__WHAT YOU HAVE TO DO__: When you copy the records, keep every word exact and leave the pictures out.

__MATERIAL TO PROCESS__:
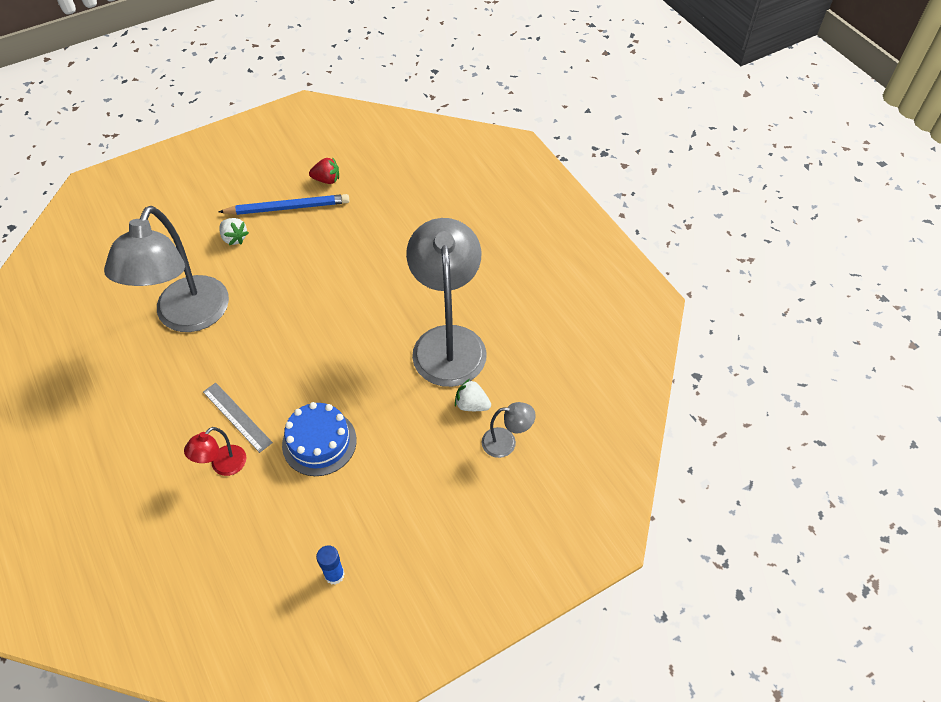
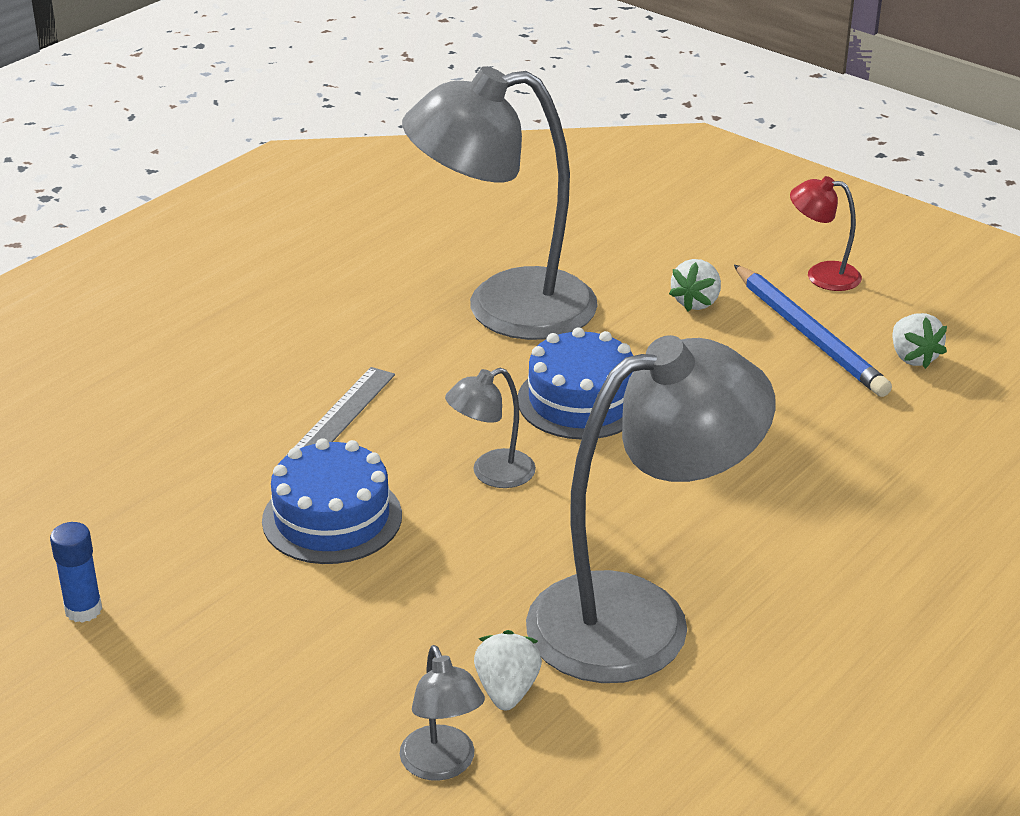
camera: 70 degrees right, 20 degrees down
(223, 466) = (243, 430): red lamp -> red lamp (822, 275)
(285, 311) = (581, 400): none -> blue cake
(321, 365) = (492, 474): none -> grey lamp
(327, 180) = (913, 357): red strawberry -> white strawberry

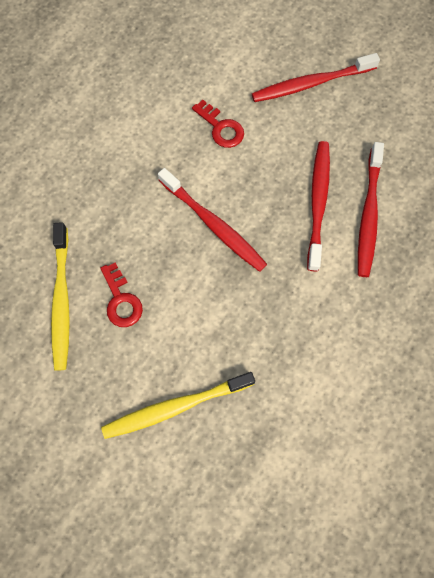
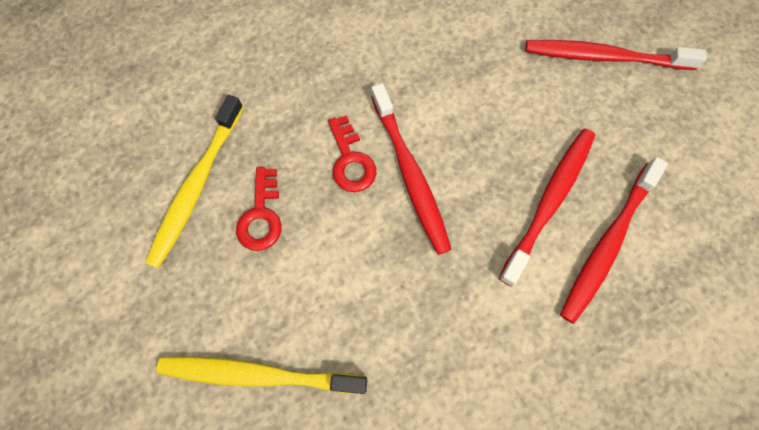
camera: 25 degrees right, 0 degrees up
(221, 128) = (472, 66): red key -> red key (351, 161)

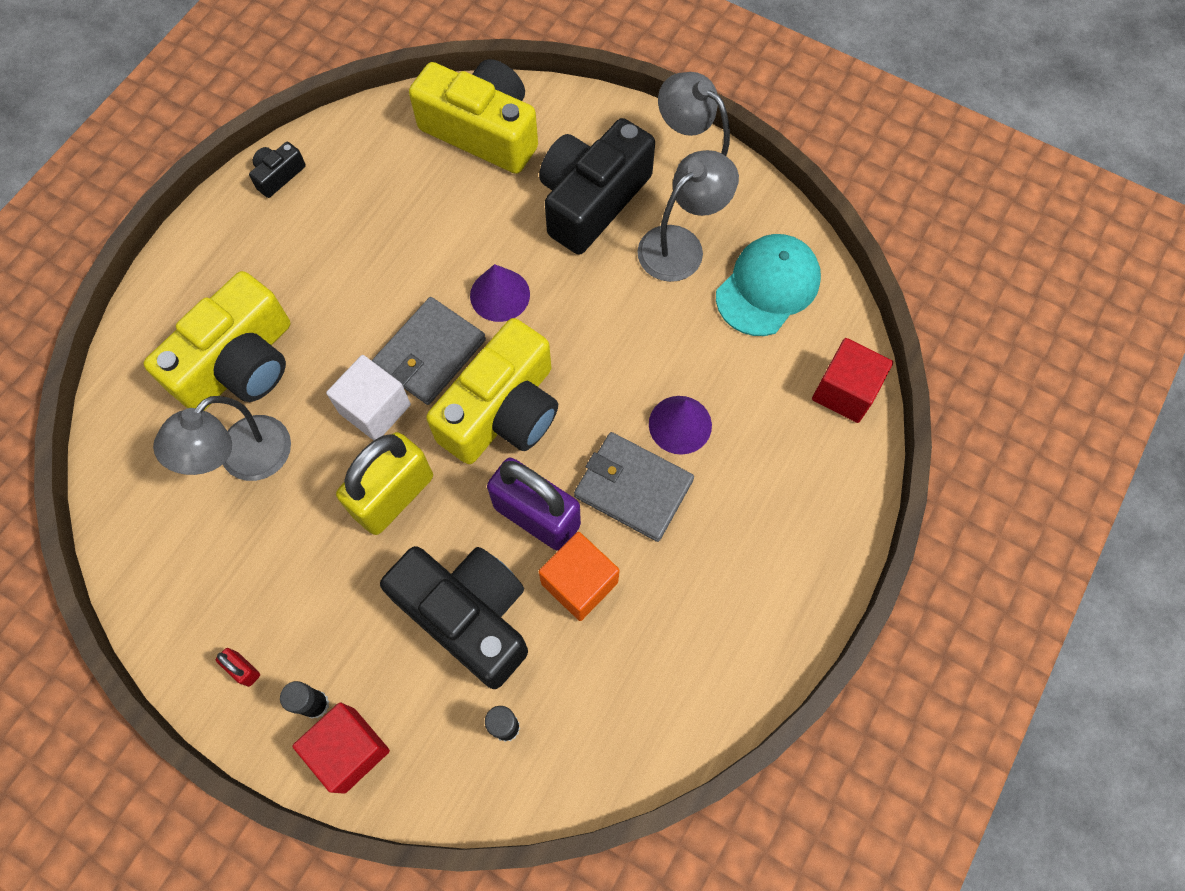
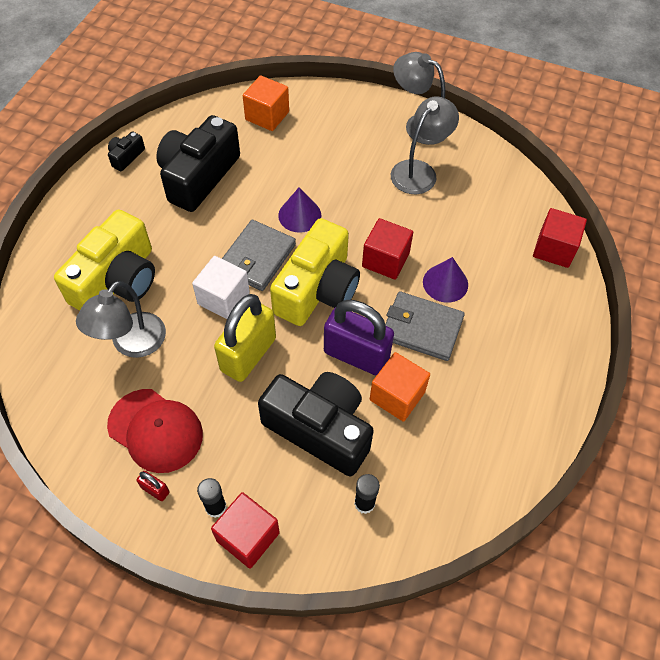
camera: 10 degrees left, 10 degrees down
(256, 587) = (155, 430): none -> red cap
(483, 131) = (267, 116): yellow camera -> orange cube
(592, 200) = (352, 150): black camera -> black camera (198, 176)
(604, 379) = (385, 260): none -> red cube
(768, 287) = (485, 190): turquoise cap -> none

__ANSWER TO THIS EXERCISE__:
camera: 70 degrees right, 20 degrees down
(223, 466) = (243, 430): red lamp -> red lamp (822, 275)
(285, 311) = (581, 400): none -> blue cake
(321, 365) = (492, 474): none -> grey lamp
(327, 180) = (913, 357): red strawberry -> white strawberry

camera: 25 degrees right, 0 degrees up
(221, 128) = (472, 66): red key -> red key (351, 161)

camera: 10 degrees left, 10 degrees down
(256, 587) = (155, 430): none -> red cap
(483, 131) = (267, 116): yellow camera -> orange cube
(592, 200) = (352, 150): black camera -> black camera (198, 176)
(604, 379) = (385, 260): none -> red cube
(768, 287) = (485, 190): turquoise cap -> none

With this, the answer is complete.